PROMPT. Transcribe exactly the lines that fall between the one holding "black screwdriver: 3 -> 2" and the one holding "purple ring: 3 -> 1", inclusive, from the entries below.

Stored data.
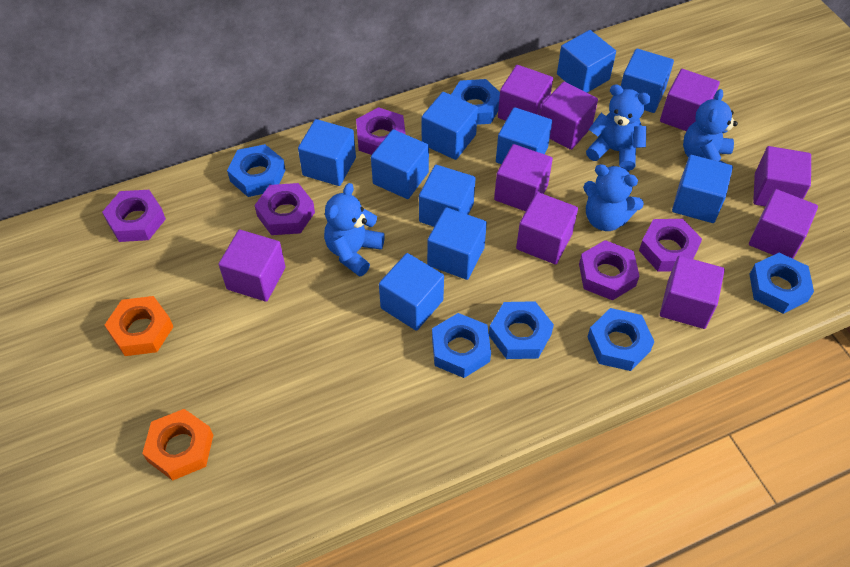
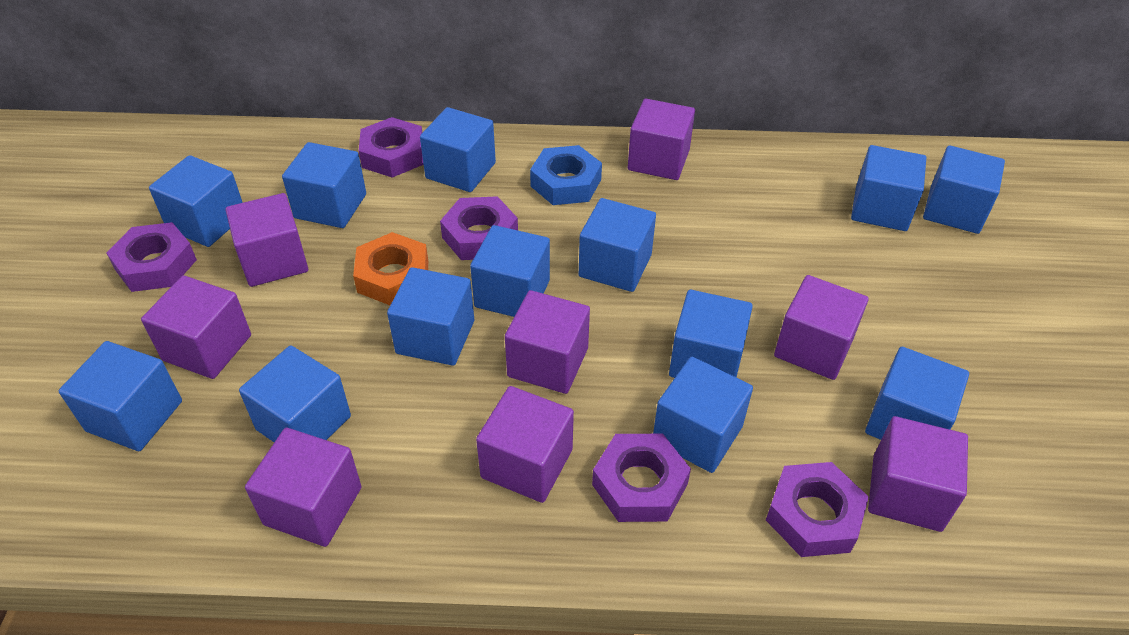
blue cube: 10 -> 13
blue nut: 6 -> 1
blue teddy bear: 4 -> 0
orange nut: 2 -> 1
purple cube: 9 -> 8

--

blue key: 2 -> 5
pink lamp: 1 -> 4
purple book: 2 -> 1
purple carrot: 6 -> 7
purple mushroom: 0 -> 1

* * *

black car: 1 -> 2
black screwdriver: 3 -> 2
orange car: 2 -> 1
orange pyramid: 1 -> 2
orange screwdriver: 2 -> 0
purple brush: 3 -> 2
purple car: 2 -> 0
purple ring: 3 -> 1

FINAL ANSWER.
black screwdriver: 3 -> 2
orange car: 2 -> 1
orange pyramid: 1 -> 2
orange screwdriver: 2 -> 0
purple brush: 3 -> 2
purple car: 2 -> 0
purple ring: 3 -> 1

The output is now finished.